'''

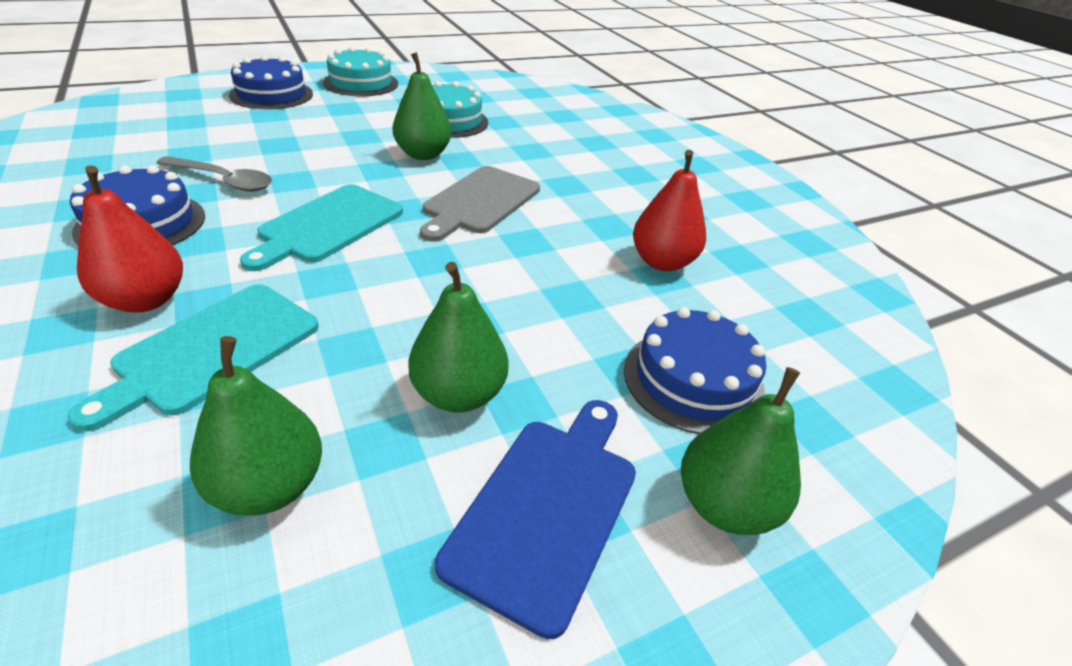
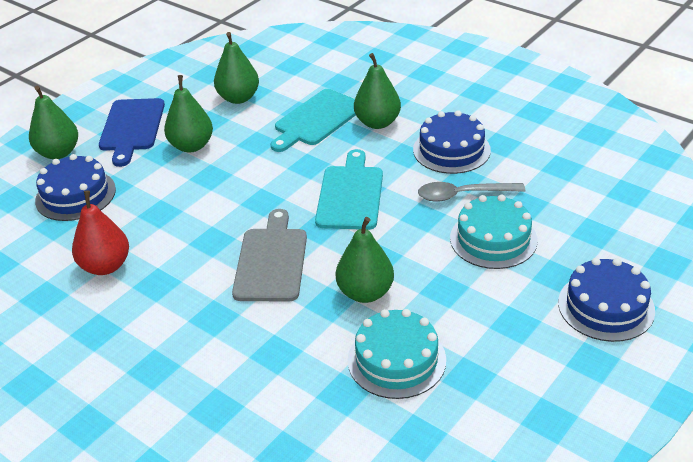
camera: 160 degrees right, 0 degrees up
turquoise cutting board [68,284,319,432] -> turquoise cutting board turned 150 degrees counterclockwise [270,89,356,152]
red pear [77,165,183,313] -> green pear [354,53,401,129]
turquoise cake [323,47,398,96] -> turquoise cake moved to [450,195,538,269]

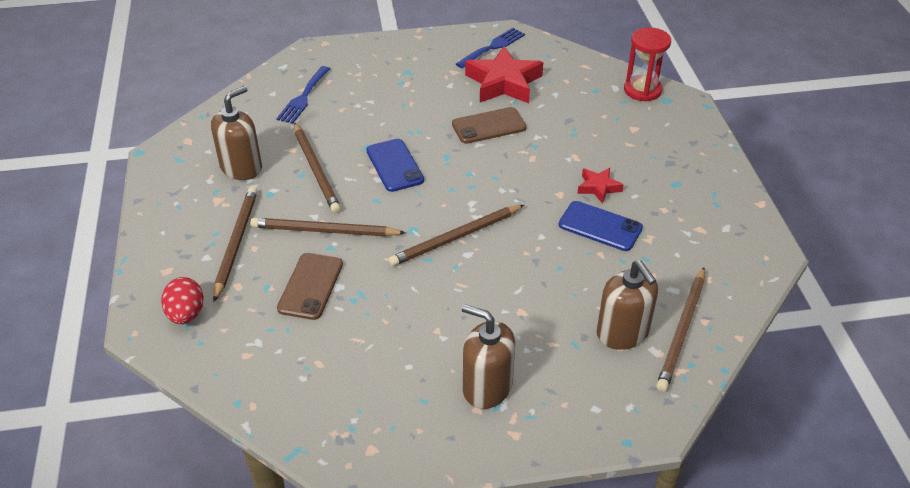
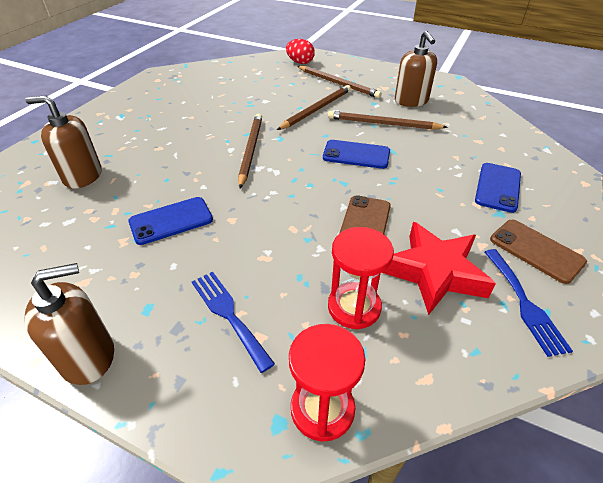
camera: 125 degrees right, 0 degrees up
blue fork [276,66,330,124] -> blue fork moved to [192,272,275,373]
brown phone [277,253,343,320] -> brown phone moved to [490,220,587,284]
brown soap dispenser [462,304,515,409] -> brown soap dispenser moved to [24,263,114,385]
red star [577,168,624,204] -> none
brown pencil [656,267,705,392] -> none
none -> red hourglass [328,227,394,329]
none -> blue phone [475,163,521,213]

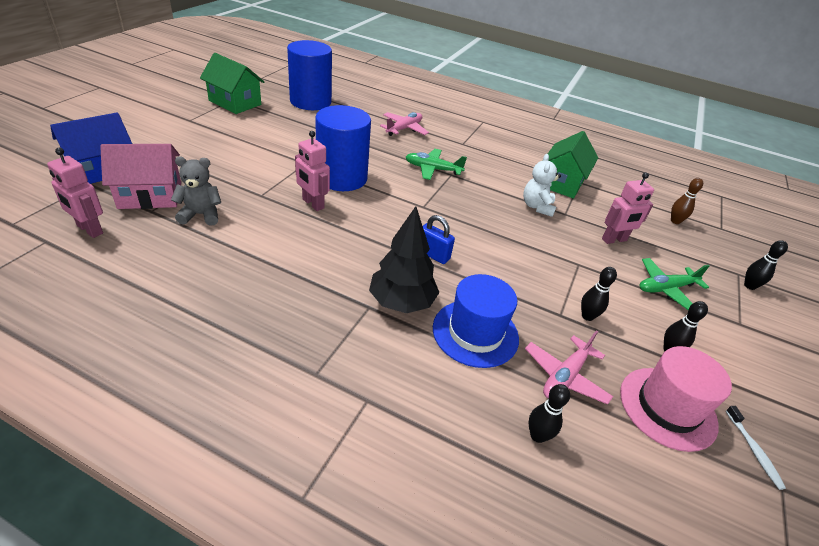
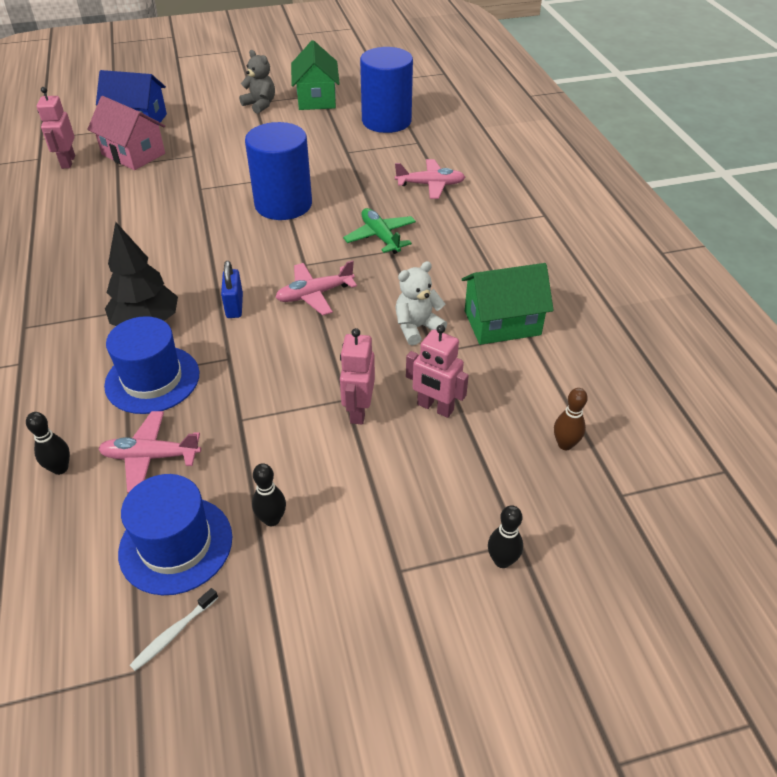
camera: 55 degrees right, 5 degrees up
grey teddy bear [171,156,221,226] -> grey teddy bear moved to [239,50,275,114]
pink robot [295,131,330,211] -> pink robot moved to [340,328,375,424]
black bowling pin [581,267,617,321] -> none
pink hat [620,346,732,452] -> blue hat [118,474,232,595]
green plane [640,258,709,310] -> none
none -> pink plane [275,260,357,315]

'''

### Action item
Your copy should consist solely of the lines from the line containing "turquoise cutting board [68,284,319,432]" through the last line of the records above, reproduced exactly, with the pictures left out.

### Result
turquoise cutting board [68,284,319,432] -> turquoise cutting board turned 150 degrees counterclockwise [270,89,356,152]
red pear [77,165,183,313] -> green pear [354,53,401,129]
turquoise cake [323,47,398,96] -> turquoise cake moved to [450,195,538,269]

camera: 125 degrees right, 0 degrees up
blue fork [276,66,330,124] -> blue fork moved to [192,272,275,373]
brown phone [277,253,343,320] -> brown phone moved to [490,220,587,284]
brown soap dispenser [462,304,515,409] -> brown soap dispenser moved to [24,263,114,385]
red star [577,168,624,204] -> none
brown pencil [656,267,705,392] -> none
none -> red hourglass [328,227,394,329]
none -> blue phone [475,163,521,213]

camera: 55 degrees right, 5 degrees up
grey teddy bear [171,156,221,226] -> grey teddy bear moved to [239,50,275,114]
pink robot [295,131,330,211] -> pink robot moved to [340,328,375,424]
black bowling pin [581,267,617,321] -> none
pink hat [620,346,732,452] -> blue hat [118,474,232,595]
green plane [640,258,709,310] -> none
none -> pink plane [275,260,357,315]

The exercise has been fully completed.